What you should do – Report, as a single number, how many lines of the records contain the word "white".

+++ Extracted material

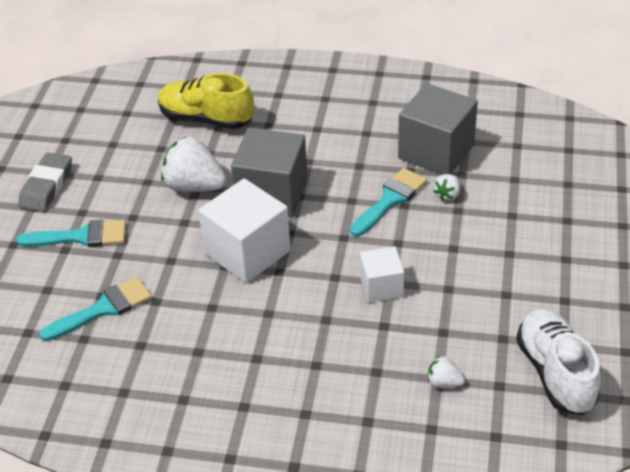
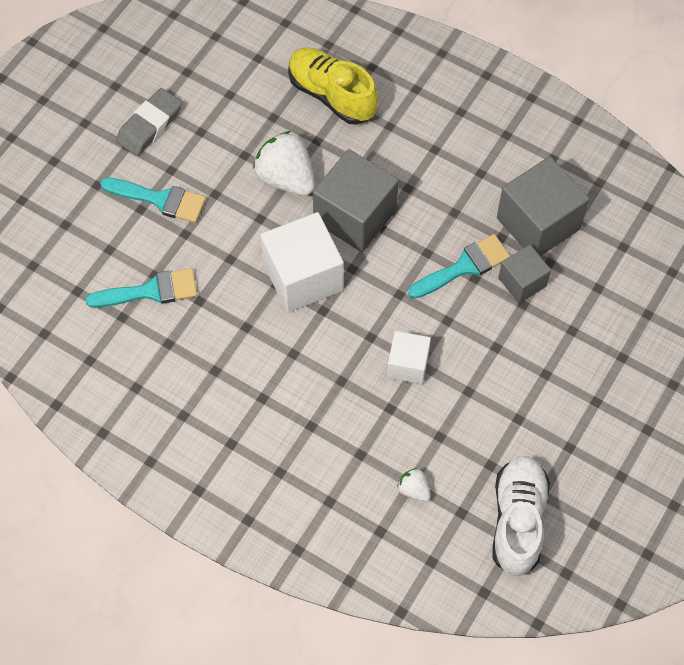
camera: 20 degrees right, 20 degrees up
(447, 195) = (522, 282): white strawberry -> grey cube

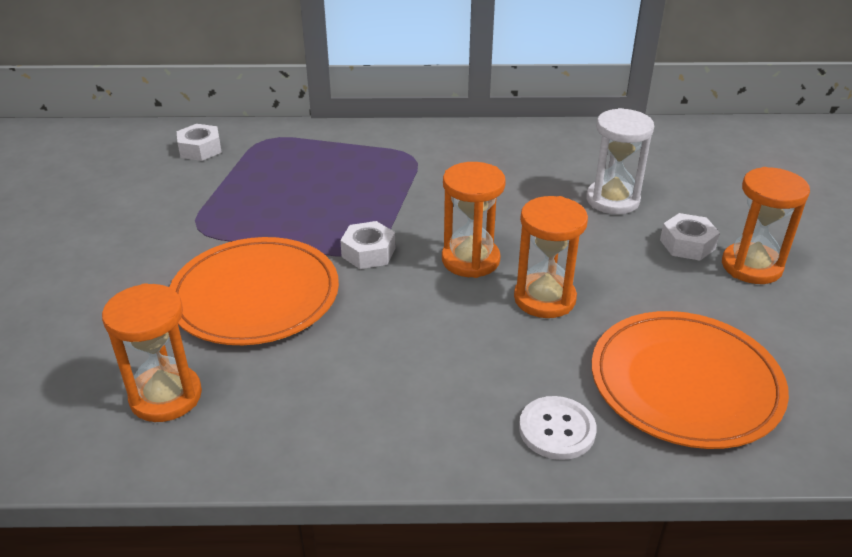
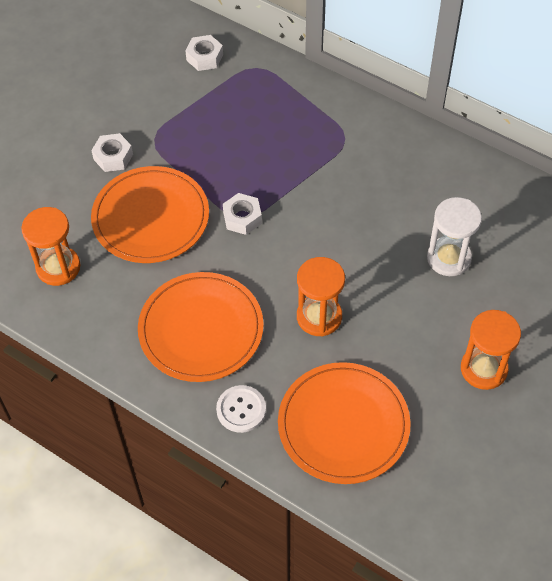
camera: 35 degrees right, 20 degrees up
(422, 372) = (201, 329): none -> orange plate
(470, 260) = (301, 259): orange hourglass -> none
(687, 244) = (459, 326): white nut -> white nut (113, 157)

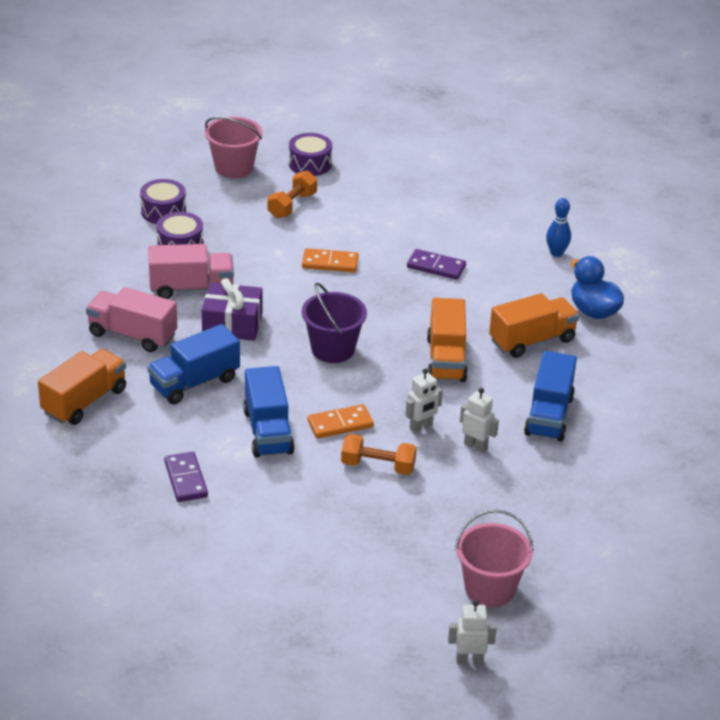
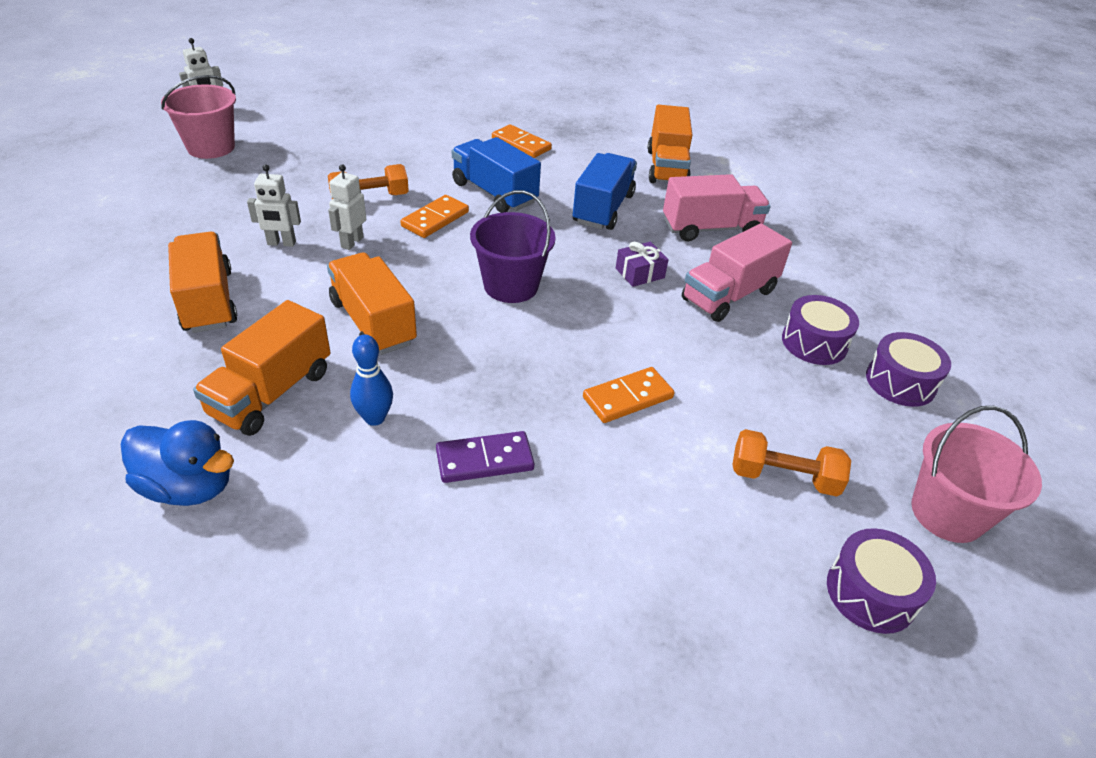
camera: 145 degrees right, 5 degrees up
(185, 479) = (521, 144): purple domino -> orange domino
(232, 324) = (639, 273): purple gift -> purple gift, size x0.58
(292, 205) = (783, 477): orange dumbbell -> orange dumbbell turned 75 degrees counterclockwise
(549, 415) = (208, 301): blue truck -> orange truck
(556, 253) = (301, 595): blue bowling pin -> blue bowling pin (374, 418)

++++++

Task result – 2